- Activity
Every line of the material is to be quoted verbatim, minus the pictures.

- Data segment
════════════════

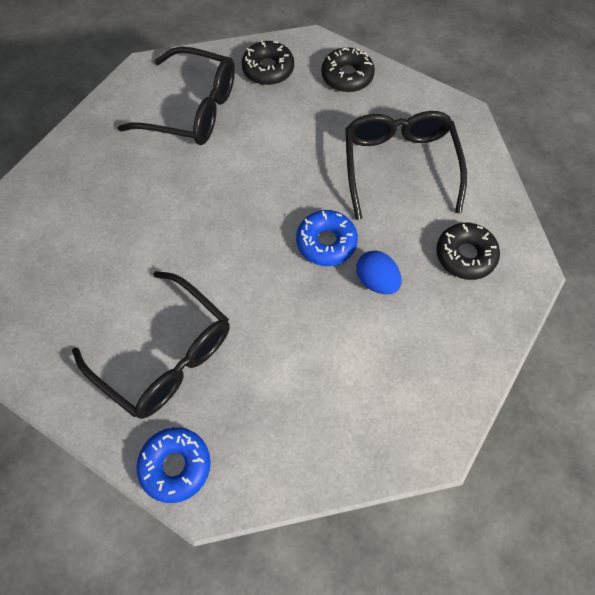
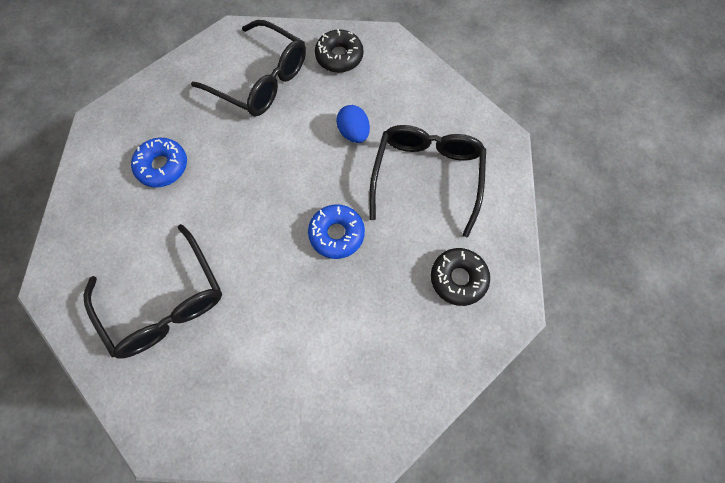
camera: 15 degrees right, 5 degrees up
(176, 465) = (142, 405): blue donut -> blue donut (163, 166)
(347, 76) = (408, 79): black donut -> none
(376, 281) = (369, 282): blue egg -> blue egg (353, 133)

════════════════

- Your solution
camera: 15 degrees right, 5 degrees up
(176, 465) = (142, 405): blue donut -> blue donut (163, 166)
(347, 76) = (408, 79): black donut -> none
(376, 281) = (369, 282): blue egg -> blue egg (353, 133)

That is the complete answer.